→ **Exercise objective**
Set down, please, exactly the lines below that run from the line with "Radvia 938: [494,173,545,225]" to the line with "storage7: [310,99,360,140] ->", both lines included.
Extracted information: Begin
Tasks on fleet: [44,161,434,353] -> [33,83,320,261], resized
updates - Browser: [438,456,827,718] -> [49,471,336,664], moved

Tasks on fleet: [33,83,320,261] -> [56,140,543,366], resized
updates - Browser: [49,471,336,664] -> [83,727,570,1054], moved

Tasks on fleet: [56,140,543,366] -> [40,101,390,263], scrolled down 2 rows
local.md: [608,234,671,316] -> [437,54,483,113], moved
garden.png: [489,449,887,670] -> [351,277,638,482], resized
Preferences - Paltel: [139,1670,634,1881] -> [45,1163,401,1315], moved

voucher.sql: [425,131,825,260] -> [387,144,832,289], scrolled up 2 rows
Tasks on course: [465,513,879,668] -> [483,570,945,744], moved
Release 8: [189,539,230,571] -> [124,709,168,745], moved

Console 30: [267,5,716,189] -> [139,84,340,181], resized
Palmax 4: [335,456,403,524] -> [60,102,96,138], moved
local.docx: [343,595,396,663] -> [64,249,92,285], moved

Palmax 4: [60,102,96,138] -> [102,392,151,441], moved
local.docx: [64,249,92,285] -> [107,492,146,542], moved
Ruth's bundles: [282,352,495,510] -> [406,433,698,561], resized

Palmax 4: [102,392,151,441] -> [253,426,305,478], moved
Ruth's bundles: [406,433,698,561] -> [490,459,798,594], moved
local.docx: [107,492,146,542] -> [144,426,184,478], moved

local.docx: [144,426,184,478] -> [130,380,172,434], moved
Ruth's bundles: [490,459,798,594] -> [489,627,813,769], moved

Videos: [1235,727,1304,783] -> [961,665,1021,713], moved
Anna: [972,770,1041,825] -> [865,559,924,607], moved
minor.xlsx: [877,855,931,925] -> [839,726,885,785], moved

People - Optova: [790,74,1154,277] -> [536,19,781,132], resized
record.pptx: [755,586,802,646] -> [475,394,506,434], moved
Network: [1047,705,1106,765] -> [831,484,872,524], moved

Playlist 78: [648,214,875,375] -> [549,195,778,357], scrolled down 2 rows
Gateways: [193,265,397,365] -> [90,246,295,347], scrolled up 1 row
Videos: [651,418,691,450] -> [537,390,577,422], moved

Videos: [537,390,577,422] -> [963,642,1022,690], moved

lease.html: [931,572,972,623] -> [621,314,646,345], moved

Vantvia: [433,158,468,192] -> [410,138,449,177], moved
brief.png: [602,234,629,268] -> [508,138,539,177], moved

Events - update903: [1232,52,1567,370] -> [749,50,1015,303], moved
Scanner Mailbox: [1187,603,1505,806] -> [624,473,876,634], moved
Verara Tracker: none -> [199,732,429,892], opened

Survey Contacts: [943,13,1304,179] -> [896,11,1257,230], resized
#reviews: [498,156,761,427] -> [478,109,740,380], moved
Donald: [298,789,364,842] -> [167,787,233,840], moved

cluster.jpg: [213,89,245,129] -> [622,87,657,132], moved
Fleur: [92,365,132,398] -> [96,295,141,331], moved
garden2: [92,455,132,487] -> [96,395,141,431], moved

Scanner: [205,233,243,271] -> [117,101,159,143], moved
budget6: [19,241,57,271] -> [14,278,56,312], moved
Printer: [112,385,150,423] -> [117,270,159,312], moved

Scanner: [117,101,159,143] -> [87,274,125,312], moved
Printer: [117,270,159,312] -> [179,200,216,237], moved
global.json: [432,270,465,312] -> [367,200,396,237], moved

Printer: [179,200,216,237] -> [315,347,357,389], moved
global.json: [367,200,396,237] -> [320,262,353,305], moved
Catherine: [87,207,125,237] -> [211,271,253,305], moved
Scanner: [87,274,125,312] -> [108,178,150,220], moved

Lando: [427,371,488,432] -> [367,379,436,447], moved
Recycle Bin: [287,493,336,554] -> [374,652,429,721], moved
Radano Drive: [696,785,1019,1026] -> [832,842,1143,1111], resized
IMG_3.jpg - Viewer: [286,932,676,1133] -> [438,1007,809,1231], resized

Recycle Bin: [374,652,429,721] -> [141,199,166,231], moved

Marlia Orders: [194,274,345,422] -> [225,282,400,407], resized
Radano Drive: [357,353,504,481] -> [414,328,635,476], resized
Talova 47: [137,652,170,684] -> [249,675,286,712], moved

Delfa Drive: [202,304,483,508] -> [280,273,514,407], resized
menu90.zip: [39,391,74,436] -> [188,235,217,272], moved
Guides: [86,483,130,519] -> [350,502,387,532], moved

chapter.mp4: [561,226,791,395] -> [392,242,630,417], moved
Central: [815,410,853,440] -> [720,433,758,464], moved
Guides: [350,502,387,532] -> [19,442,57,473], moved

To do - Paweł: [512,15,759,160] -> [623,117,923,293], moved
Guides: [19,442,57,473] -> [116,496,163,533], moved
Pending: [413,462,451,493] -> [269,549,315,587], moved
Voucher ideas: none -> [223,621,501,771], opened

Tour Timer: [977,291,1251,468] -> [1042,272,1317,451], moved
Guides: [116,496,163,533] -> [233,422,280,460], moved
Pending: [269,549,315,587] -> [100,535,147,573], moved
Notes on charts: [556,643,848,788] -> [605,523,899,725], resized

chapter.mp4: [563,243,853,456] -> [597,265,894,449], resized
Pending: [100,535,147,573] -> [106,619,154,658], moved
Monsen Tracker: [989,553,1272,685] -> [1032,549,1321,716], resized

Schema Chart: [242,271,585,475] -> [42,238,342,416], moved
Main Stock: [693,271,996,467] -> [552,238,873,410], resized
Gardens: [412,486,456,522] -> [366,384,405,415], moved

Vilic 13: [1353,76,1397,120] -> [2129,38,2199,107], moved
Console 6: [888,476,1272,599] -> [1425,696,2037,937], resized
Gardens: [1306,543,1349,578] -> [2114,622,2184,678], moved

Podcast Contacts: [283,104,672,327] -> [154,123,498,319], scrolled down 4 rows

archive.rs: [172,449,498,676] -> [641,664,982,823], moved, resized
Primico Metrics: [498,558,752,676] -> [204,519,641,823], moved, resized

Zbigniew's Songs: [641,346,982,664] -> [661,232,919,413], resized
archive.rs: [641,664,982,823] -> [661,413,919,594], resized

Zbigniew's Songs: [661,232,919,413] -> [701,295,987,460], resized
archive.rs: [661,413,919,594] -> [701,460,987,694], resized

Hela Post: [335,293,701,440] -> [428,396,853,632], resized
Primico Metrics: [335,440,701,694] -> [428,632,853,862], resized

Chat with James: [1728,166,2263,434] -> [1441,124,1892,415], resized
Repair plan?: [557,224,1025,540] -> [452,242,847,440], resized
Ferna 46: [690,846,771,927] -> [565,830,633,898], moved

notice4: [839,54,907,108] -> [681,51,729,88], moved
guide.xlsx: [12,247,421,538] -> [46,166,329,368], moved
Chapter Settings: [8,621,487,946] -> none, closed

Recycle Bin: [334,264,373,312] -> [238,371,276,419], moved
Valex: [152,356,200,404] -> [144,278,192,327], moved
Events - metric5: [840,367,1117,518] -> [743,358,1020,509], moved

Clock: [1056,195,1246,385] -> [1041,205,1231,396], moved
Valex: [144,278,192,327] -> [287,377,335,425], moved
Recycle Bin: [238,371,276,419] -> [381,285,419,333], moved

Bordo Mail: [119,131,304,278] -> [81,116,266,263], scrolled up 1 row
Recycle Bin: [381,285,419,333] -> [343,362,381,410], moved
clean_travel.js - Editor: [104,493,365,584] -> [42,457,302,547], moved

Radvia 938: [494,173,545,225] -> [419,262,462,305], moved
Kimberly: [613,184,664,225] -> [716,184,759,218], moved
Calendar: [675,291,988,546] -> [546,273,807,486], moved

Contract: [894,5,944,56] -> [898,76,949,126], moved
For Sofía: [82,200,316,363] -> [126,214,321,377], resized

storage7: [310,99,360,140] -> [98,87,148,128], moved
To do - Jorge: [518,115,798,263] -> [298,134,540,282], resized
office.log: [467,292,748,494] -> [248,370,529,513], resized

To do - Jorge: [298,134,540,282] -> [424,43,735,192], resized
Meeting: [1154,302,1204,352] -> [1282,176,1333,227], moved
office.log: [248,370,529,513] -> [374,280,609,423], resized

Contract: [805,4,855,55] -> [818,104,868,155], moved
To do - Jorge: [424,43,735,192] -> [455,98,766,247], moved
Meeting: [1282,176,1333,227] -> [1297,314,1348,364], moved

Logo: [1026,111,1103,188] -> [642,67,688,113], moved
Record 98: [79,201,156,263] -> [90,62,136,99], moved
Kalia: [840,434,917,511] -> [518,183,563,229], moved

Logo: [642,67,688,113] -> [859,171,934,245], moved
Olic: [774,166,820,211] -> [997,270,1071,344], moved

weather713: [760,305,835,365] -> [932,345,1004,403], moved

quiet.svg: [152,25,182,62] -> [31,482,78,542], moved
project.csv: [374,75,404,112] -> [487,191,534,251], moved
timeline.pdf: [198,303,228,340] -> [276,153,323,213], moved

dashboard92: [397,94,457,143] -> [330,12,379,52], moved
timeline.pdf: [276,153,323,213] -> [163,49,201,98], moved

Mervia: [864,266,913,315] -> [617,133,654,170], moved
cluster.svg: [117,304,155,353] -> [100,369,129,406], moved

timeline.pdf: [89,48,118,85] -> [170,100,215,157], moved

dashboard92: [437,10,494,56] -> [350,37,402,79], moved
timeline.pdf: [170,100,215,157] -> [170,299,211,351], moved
Extracted information: End
→ **The answer**
Radvia 938: [494,173,545,225] -> [419,262,462,305], moved
Kimberly: [613,184,664,225] -> [716,184,759,218], moved
Calendar: [675,291,988,546] -> [546,273,807,486], moved

Contract: [894,5,944,56] -> [898,76,949,126], moved
For Sofía: [82,200,316,363] -> [126,214,321,377], resized

storage7: [310,99,360,140] -> [98,87,148,128], moved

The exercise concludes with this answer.